#### [Exercise directions]
Return every line of the records that includes the string "banana".

Object change listings

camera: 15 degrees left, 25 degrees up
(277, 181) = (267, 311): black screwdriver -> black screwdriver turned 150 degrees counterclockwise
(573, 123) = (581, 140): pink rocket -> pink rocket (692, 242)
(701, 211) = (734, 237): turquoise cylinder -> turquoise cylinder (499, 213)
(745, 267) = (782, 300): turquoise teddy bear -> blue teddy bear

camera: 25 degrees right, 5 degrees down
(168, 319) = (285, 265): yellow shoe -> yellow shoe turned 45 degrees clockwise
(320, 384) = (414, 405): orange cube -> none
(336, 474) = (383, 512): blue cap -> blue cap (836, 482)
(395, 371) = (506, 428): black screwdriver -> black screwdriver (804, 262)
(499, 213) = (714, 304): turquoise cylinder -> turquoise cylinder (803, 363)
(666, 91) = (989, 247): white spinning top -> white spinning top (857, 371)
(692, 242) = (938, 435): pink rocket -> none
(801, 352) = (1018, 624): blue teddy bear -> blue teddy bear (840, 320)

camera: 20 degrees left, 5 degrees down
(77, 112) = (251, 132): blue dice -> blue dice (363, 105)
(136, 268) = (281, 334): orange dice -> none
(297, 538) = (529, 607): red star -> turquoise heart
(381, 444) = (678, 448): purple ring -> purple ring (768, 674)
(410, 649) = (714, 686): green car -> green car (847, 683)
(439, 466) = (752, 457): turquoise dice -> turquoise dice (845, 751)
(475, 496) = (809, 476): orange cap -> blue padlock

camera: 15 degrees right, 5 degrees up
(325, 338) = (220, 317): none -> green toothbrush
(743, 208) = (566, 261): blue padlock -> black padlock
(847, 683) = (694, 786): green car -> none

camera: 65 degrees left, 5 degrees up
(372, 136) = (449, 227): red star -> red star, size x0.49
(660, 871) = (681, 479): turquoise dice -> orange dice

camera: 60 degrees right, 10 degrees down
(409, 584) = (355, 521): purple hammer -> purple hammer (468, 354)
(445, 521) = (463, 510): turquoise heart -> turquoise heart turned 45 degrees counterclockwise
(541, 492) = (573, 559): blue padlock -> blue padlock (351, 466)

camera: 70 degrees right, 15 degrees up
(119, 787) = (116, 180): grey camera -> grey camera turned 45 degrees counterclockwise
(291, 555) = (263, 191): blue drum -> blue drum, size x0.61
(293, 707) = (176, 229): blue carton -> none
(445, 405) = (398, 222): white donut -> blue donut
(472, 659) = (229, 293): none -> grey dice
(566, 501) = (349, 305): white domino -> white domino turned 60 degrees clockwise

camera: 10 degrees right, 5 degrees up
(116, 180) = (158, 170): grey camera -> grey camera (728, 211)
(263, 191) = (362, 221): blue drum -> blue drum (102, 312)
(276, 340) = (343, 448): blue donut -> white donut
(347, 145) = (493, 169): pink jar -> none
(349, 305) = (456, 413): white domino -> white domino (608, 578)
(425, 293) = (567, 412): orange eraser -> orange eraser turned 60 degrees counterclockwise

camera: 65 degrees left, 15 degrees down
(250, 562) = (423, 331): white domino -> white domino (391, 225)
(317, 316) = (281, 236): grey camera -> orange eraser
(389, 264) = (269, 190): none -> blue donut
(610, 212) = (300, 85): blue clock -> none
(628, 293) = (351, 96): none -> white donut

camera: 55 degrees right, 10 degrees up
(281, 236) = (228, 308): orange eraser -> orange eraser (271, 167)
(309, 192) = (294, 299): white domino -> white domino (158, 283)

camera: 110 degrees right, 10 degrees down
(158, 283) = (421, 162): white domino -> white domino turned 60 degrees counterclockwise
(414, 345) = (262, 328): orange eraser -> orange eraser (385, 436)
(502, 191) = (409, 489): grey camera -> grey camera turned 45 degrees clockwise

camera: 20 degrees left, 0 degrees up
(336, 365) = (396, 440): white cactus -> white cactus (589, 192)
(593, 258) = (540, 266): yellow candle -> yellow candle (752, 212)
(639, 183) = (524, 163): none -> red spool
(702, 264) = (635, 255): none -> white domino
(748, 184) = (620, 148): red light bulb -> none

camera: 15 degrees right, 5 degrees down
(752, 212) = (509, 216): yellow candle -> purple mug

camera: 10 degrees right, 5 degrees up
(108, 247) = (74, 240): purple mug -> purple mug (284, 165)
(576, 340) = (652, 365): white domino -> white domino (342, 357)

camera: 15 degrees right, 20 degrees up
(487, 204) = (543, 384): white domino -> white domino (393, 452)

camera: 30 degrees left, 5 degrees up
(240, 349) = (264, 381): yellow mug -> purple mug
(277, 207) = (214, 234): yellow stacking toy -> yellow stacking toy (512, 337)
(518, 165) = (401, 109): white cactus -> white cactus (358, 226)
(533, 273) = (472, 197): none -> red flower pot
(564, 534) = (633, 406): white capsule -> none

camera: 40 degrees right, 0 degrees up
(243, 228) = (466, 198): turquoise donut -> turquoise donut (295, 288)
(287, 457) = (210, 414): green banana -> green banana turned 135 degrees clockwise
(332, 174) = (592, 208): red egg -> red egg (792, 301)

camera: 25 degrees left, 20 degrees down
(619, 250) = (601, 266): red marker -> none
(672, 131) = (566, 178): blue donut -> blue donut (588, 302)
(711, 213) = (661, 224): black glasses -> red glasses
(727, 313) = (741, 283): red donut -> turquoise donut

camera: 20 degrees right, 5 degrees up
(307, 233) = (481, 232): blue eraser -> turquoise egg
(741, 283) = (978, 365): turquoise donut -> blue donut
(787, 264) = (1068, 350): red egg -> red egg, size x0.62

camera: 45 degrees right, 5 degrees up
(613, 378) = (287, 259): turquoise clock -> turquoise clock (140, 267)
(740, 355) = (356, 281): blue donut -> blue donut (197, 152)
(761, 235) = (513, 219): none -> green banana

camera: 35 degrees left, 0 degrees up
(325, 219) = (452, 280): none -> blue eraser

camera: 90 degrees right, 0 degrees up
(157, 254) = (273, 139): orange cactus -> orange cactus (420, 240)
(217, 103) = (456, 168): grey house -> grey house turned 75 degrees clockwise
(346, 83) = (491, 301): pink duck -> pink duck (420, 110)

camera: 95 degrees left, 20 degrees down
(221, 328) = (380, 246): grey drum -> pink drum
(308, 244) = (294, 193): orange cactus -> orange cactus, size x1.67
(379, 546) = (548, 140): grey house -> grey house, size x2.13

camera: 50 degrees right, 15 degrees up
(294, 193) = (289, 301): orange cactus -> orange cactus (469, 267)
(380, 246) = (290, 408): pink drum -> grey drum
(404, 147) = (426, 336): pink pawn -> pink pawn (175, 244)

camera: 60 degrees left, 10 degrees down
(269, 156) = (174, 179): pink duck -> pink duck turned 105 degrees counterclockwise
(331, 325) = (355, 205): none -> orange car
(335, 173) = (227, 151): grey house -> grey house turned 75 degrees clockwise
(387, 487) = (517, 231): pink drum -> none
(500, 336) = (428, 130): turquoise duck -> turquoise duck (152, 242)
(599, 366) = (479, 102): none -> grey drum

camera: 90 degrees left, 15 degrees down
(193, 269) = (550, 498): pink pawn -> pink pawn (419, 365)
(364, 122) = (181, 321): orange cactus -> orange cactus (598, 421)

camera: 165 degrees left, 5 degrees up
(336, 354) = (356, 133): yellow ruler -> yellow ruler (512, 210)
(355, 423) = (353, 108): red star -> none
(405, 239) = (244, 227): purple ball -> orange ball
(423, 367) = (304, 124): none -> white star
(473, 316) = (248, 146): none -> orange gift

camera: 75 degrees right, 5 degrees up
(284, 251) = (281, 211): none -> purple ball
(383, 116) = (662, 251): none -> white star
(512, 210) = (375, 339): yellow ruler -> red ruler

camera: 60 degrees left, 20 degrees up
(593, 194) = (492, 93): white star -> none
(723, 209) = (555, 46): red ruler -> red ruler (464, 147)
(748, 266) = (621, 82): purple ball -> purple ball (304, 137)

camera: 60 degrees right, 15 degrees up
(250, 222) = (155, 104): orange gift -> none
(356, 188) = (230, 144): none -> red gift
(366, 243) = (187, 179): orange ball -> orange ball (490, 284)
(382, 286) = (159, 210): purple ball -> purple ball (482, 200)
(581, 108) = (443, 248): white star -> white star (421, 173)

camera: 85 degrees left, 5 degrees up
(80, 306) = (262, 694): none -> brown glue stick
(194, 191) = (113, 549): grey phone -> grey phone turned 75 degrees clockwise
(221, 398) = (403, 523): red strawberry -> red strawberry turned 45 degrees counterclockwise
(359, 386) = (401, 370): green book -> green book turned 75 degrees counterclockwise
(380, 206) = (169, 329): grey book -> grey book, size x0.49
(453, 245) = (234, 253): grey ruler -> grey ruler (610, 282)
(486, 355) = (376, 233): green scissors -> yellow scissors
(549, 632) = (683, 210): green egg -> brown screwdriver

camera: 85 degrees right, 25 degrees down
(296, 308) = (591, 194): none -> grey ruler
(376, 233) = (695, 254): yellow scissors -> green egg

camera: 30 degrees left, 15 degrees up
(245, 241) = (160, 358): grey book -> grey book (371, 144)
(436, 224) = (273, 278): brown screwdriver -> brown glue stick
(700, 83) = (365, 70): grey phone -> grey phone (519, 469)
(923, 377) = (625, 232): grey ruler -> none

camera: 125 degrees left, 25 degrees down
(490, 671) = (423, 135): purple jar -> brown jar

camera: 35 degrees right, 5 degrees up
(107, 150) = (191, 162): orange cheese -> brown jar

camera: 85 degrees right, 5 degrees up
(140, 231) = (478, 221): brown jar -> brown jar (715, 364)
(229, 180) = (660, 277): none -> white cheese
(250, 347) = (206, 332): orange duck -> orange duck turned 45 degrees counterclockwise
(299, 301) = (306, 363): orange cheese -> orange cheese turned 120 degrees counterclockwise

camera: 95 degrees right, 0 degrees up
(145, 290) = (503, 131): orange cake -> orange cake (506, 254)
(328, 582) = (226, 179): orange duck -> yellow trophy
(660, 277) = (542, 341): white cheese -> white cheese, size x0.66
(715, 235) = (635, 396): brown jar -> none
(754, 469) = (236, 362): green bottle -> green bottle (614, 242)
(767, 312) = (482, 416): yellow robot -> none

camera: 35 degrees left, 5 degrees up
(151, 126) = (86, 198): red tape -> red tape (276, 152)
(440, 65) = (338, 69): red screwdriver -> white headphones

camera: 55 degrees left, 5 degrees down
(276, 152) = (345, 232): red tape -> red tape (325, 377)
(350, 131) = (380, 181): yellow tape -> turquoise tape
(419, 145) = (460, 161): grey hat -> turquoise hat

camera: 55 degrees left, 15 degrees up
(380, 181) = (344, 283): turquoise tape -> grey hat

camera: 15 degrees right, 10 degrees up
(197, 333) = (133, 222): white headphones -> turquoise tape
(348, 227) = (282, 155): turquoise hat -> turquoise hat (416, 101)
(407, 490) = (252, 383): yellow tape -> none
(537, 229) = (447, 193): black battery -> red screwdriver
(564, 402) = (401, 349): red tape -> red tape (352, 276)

#### [Response to this exercise]
(287, 457) = (210, 414): green banana -> green banana turned 135 degrees clockwise
(761, 235) = (513, 219): none -> green banana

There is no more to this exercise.